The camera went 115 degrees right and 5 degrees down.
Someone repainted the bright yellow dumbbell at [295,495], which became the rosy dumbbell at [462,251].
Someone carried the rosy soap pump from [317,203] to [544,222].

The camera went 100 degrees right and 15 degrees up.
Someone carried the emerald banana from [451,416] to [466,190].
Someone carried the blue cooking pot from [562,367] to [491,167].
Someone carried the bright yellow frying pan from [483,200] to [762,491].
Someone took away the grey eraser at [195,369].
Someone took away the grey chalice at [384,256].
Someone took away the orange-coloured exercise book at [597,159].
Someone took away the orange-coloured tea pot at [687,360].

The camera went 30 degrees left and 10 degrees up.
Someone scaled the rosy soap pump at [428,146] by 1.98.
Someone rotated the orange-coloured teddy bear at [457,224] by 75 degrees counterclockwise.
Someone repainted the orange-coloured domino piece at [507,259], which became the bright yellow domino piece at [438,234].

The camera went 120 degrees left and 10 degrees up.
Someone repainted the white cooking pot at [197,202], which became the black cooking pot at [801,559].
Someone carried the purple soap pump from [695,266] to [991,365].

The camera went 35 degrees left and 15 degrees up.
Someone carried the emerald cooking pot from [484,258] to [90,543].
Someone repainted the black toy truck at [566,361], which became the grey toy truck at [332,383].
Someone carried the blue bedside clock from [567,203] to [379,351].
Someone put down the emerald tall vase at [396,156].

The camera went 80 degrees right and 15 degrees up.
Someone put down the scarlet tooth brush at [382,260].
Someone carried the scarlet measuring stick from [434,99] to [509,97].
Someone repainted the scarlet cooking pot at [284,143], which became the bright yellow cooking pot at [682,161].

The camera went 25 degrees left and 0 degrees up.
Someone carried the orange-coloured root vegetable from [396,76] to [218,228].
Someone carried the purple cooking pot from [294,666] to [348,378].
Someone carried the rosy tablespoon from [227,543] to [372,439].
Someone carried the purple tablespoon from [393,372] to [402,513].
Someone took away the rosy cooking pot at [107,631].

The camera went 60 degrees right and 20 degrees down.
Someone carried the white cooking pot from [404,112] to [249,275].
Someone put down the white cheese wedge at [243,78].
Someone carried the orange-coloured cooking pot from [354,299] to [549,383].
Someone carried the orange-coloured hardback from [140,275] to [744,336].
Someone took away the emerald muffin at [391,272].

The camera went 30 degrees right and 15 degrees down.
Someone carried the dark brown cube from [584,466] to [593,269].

**EXERCISE DIRECTIONS:**
Look over the listing above and copy each line that contains "black".

**EXERCISE OUTPUT:**
Someone repainted the white cooking pot at [197,202], which became the black cooking pot at [801,559].
Someone repainted the black toy truck at [566,361], which became the grey toy truck at [332,383].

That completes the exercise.